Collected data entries

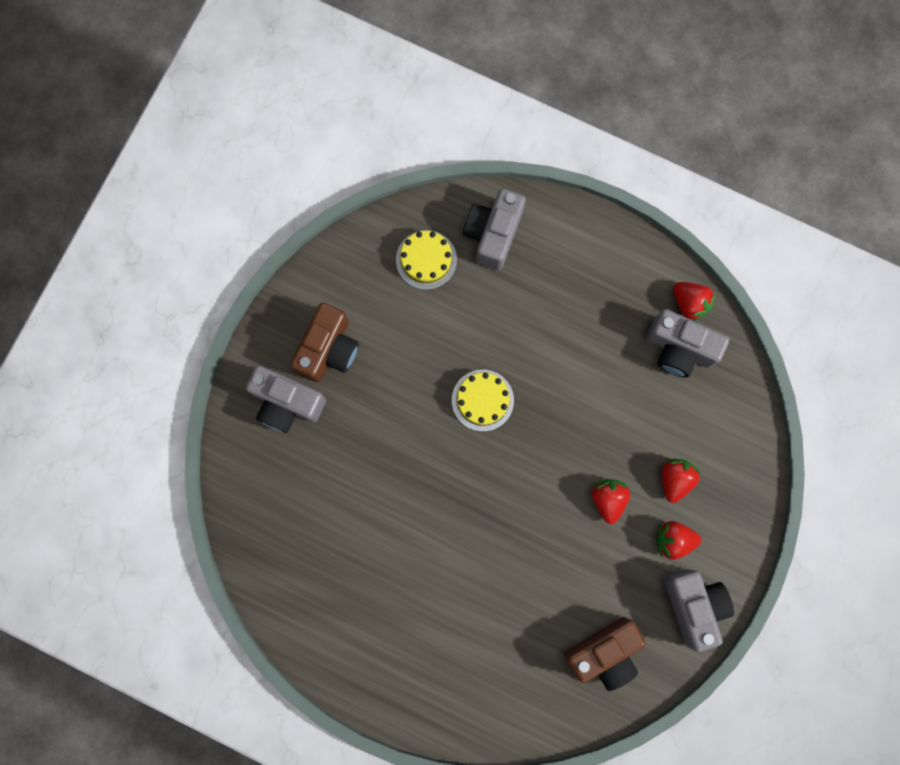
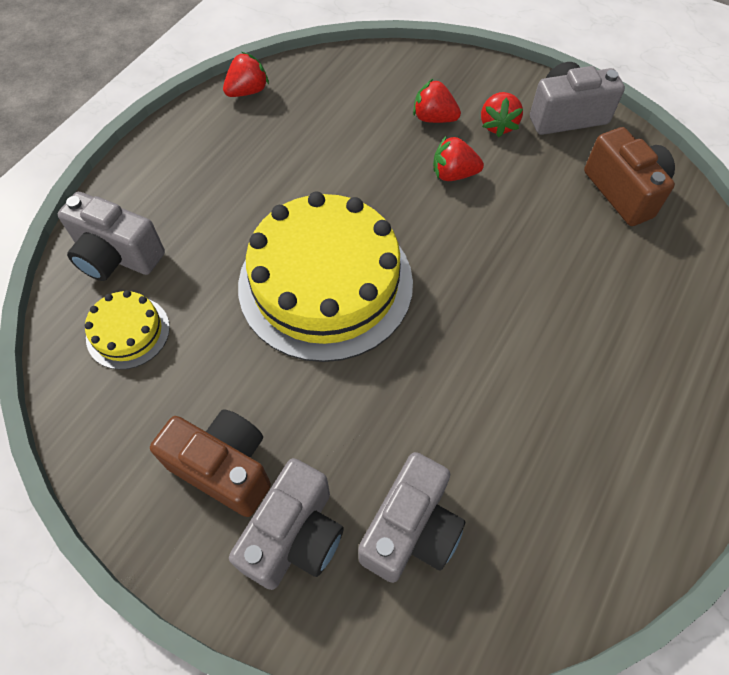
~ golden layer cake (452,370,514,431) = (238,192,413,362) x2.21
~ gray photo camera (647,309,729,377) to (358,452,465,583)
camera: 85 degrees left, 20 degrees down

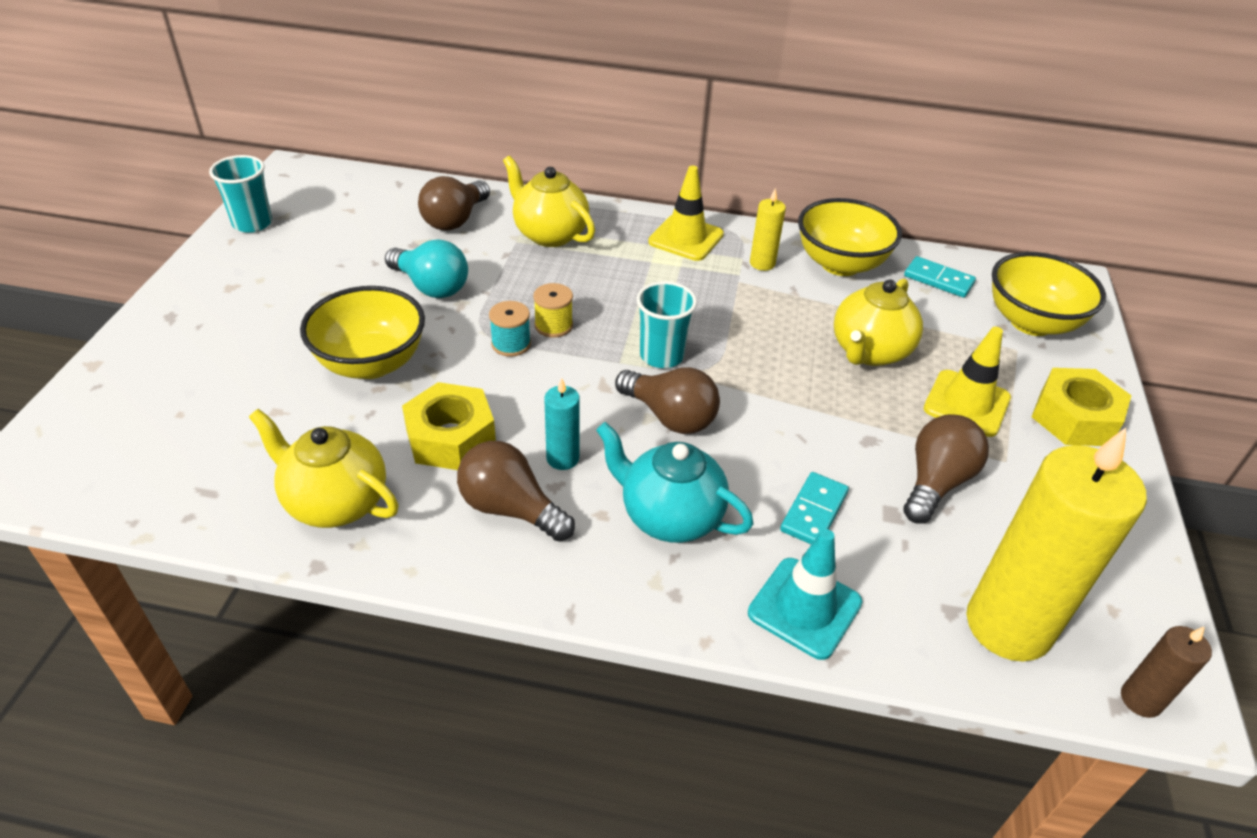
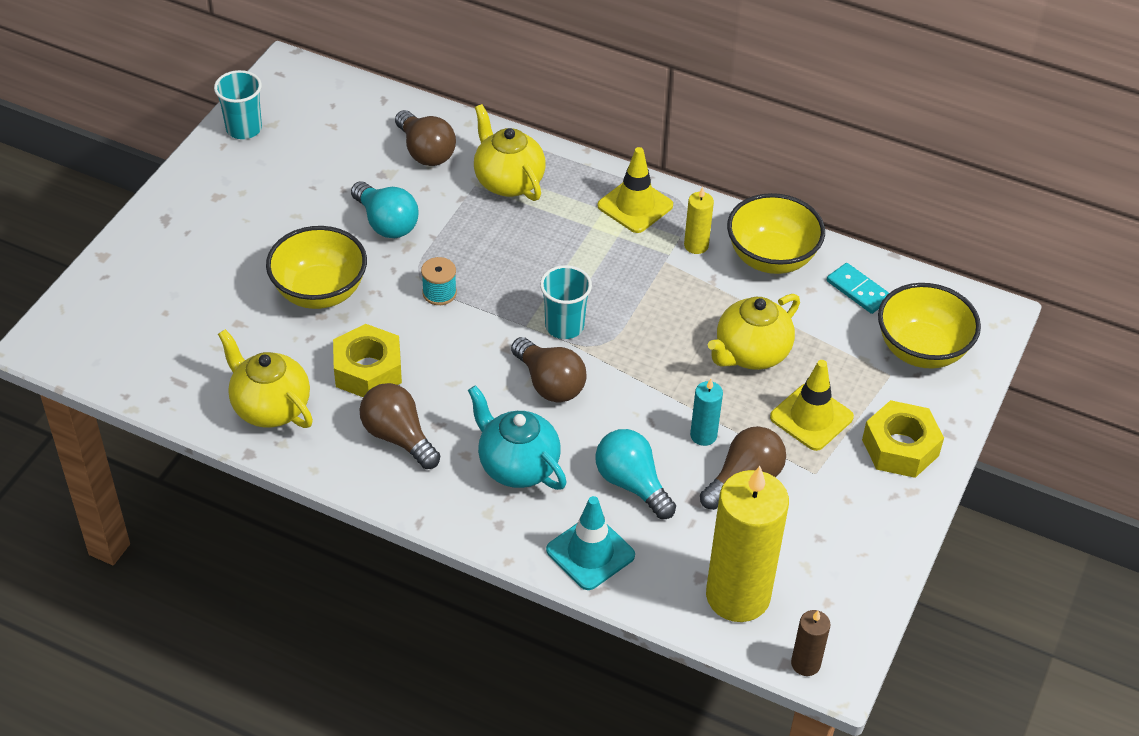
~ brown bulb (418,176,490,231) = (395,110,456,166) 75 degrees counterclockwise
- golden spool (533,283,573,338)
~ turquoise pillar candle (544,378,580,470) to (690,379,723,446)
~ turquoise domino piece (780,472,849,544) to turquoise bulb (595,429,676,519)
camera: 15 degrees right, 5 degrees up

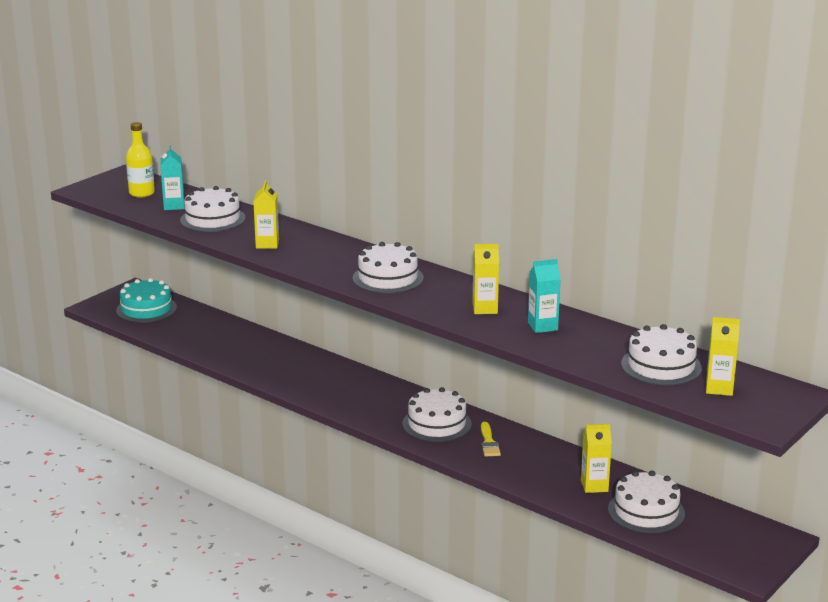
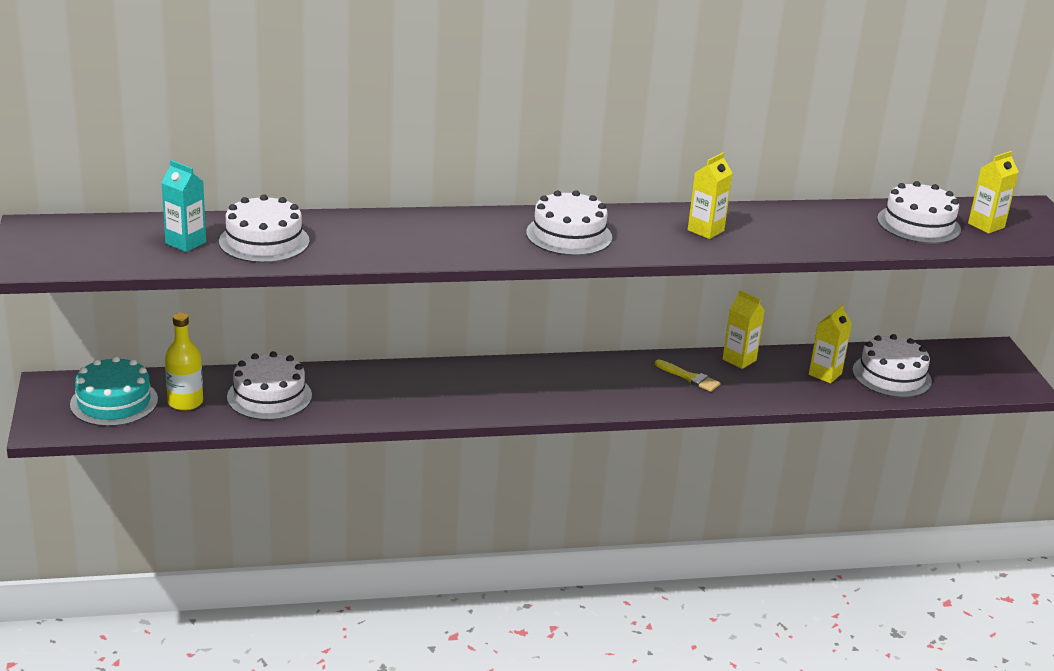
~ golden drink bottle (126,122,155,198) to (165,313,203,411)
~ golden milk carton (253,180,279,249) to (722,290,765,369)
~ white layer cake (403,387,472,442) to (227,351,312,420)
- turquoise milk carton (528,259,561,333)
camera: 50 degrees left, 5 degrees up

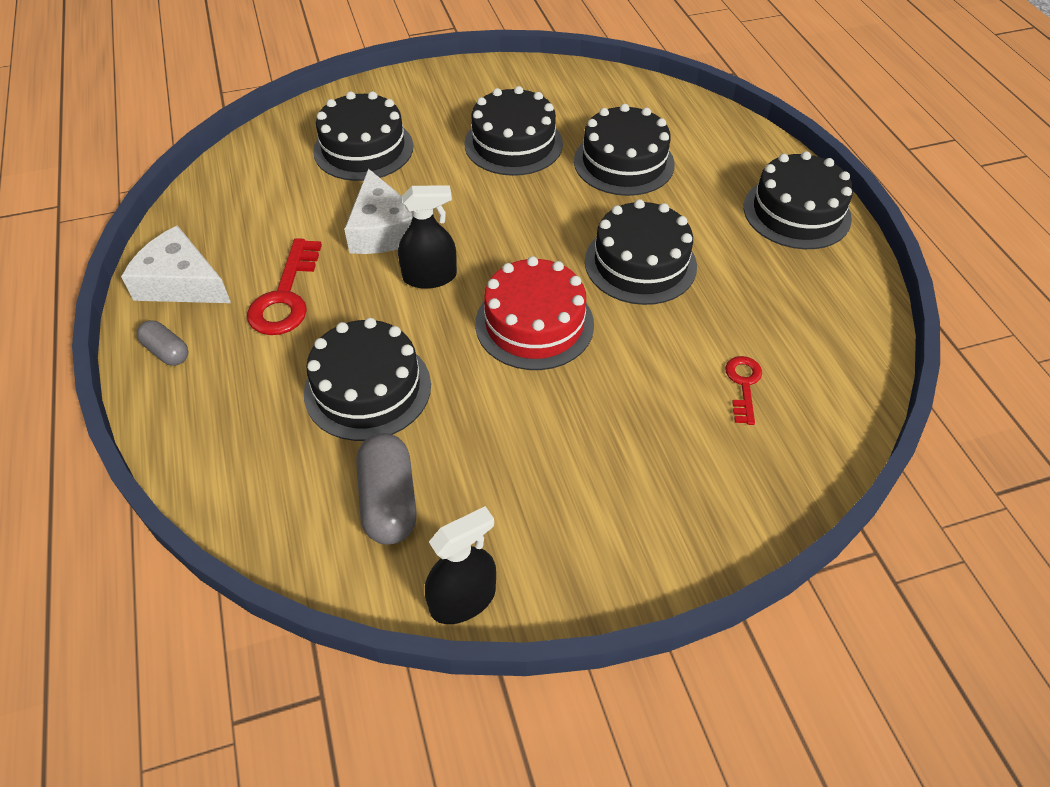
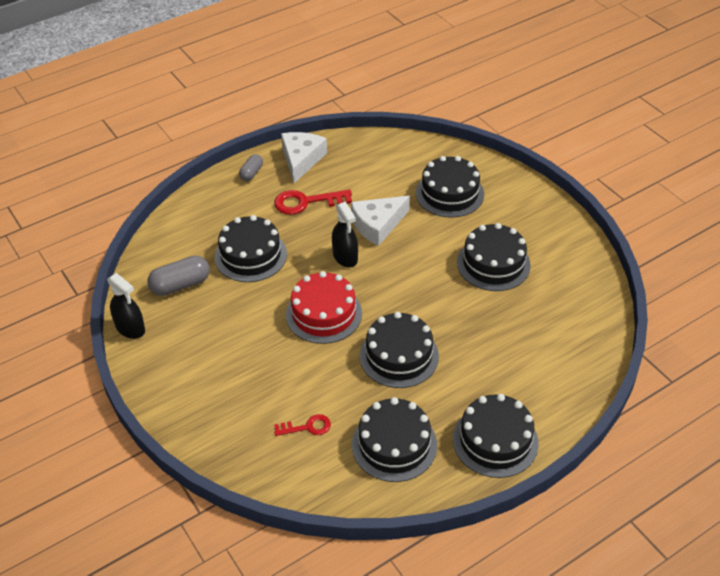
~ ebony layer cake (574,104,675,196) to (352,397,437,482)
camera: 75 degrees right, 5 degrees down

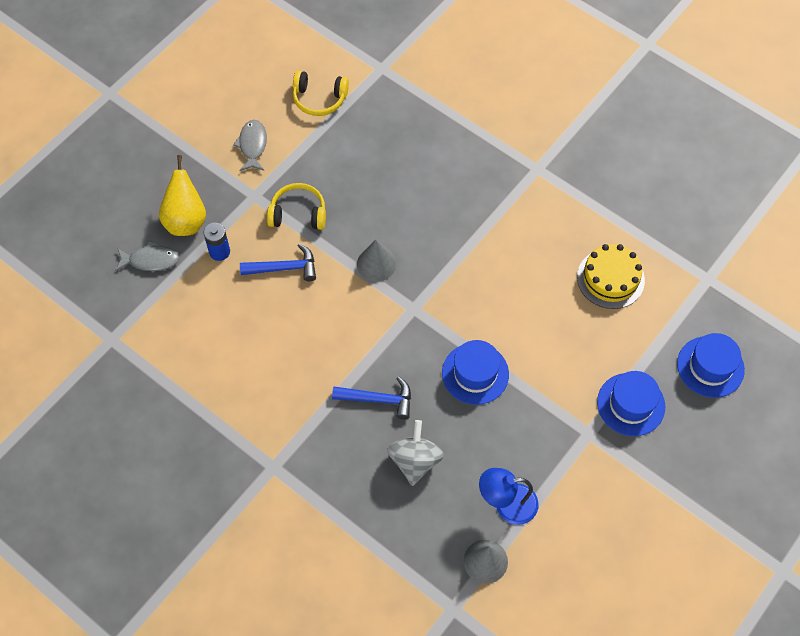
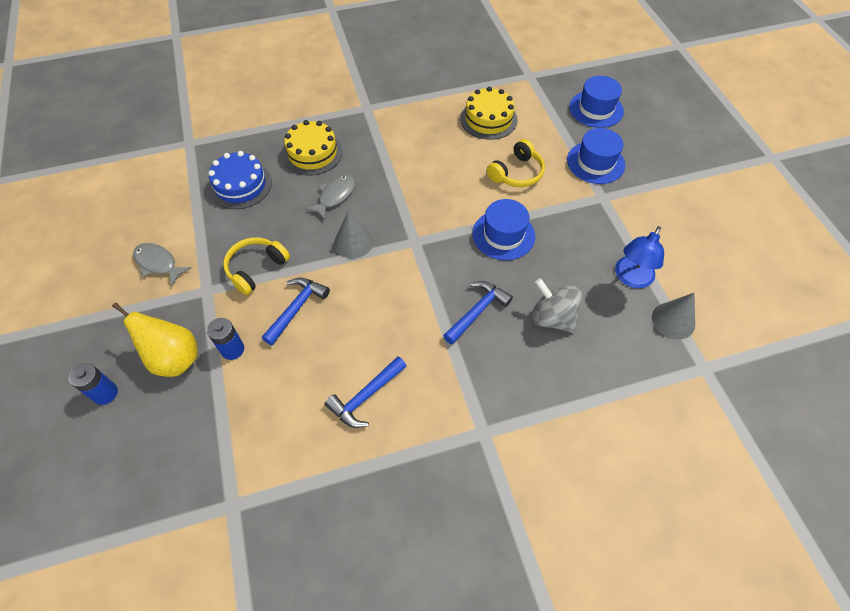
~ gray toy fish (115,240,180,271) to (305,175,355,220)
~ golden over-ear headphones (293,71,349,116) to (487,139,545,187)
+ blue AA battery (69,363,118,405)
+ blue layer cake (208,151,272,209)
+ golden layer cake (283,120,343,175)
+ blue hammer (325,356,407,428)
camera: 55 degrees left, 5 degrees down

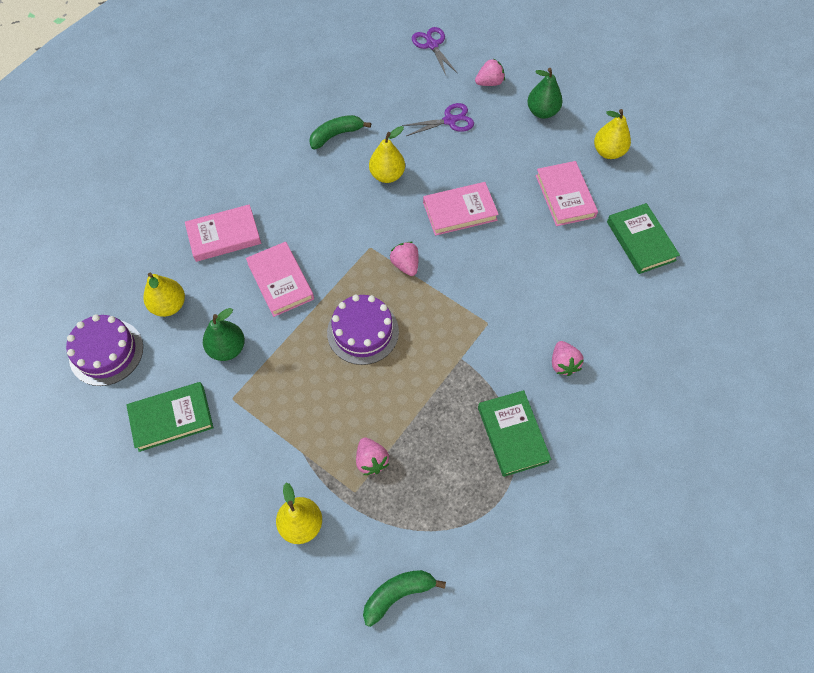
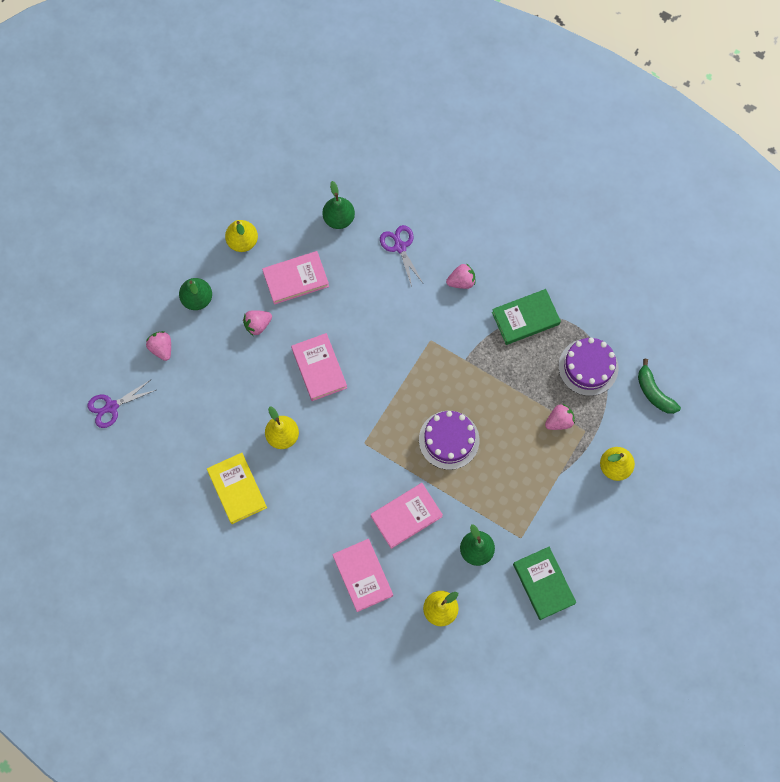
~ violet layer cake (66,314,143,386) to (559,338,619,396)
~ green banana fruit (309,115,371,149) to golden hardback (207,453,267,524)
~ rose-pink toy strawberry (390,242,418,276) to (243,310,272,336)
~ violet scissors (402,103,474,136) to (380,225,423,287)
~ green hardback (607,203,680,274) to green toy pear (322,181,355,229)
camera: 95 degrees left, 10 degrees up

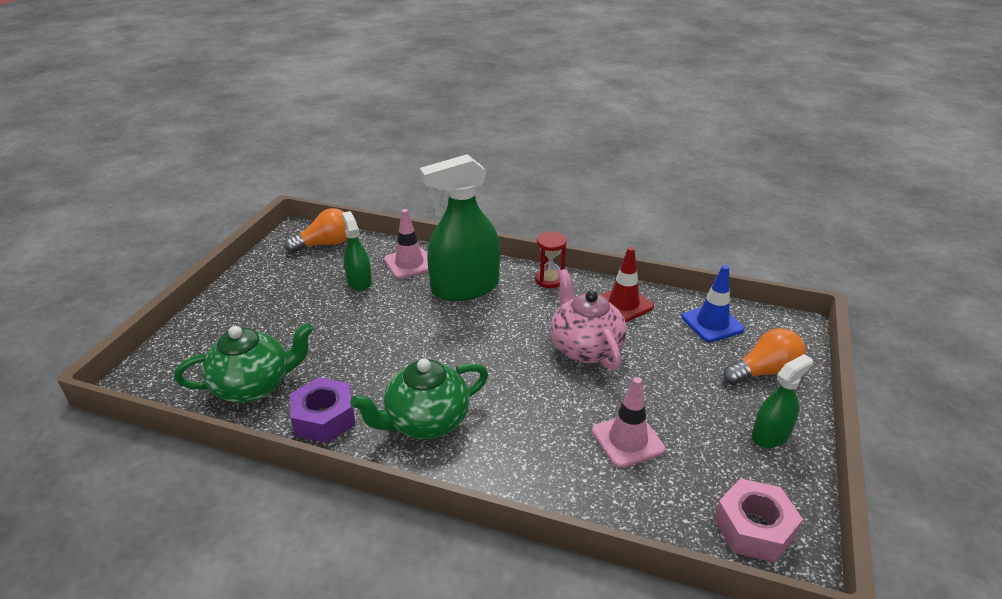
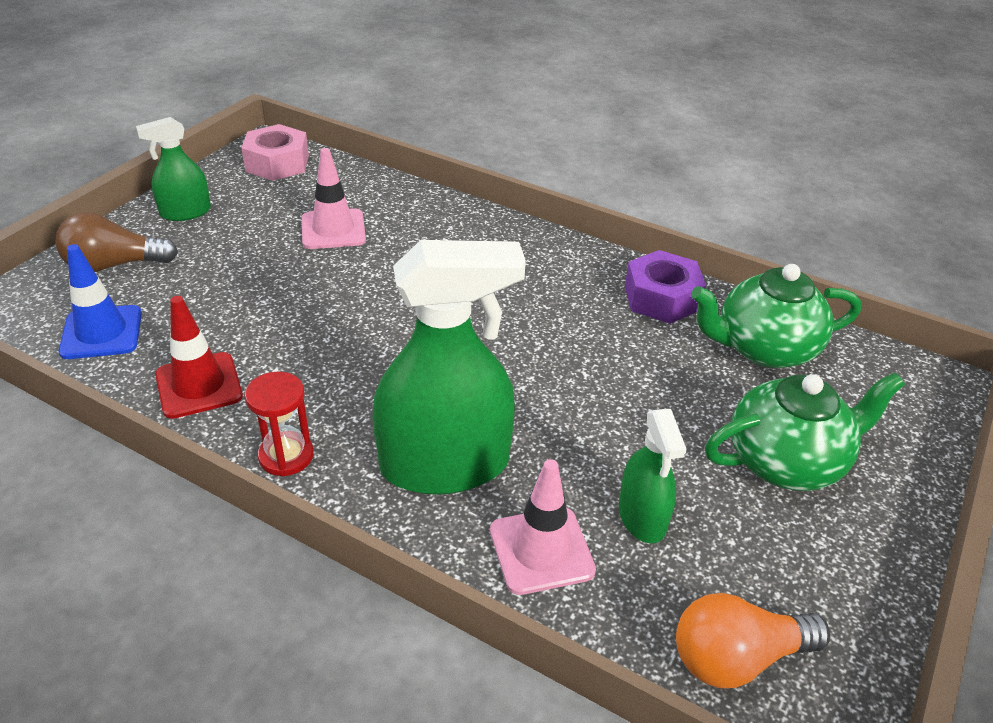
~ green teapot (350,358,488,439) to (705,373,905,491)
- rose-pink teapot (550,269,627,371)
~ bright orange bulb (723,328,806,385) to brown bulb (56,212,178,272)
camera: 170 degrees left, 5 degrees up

* _Prompt_: A word-for-word retyping of every record is required, without the pictures.

* _Written reply_:
~ golden layer cake (452,370,514,431) = (238,192,413,362) x2.21
~ gray photo camera (647,309,729,377) to (358,452,465,583)
camera: 85 degrees left, 20 degrees down

~ brown bulb (418,176,490,231) = (395,110,456,166) 75 degrees counterclockwise
- golden spool (533,283,573,338)
~ turquoise pillar candle (544,378,580,470) to (690,379,723,446)
~ turquoise domino piece (780,472,849,544) to turquoise bulb (595,429,676,519)
camera: 15 degrees right, 5 degrees up

~ golden drink bottle (126,122,155,198) to (165,313,203,411)
~ golden milk carton (253,180,279,249) to (722,290,765,369)
~ white layer cake (403,387,472,442) to (227,351,312,420)
- turquoise milk carton (528,259,561,333)
camera: 50 degrees left, 5 degrees up

~ ebony layer cake (574,104,675,196) to (352,397,437,482)
camera: 75 degrees right, 5 degrees down

~ gray toy fish (115,240,180,271) to (305,175,355,220)
~ golden over-ear headphones (293,71,349,116) to (487,139,545,187)
+ blue AA battery (69,363,118,405)
+ blue layer cake (208,151,272,209)
+ golden layer cake (283,120,343,175)
+ blue hammer (325,356,407,428)
camera: 55 degrees left, 5 degrees down

~ violet layer cake (66,314,143,386) to (559,338,619,396)
~ green banana fruit (309,115,371,149) to golden hardback (207,453,267,524)
~ rose-pink toy strawberry (390,242,418,276) to (243,310,272,336)
~ violet scissors (402,103,474,136) to (380,225,423,287)
~ green hardback (607,203,680,274) to green toy pear (322,181,355,229)
camera: 95 degrees left, 10 degrees up

~ green teapot (350,358,488,439) to (705,373,905,491)
- rose-pink teapot (550,269,627,371)
~ bright orange bulb (723,328,806,385) to brown bulb (56,212,178,272)
camera: 170 degrees left, 5 degrees up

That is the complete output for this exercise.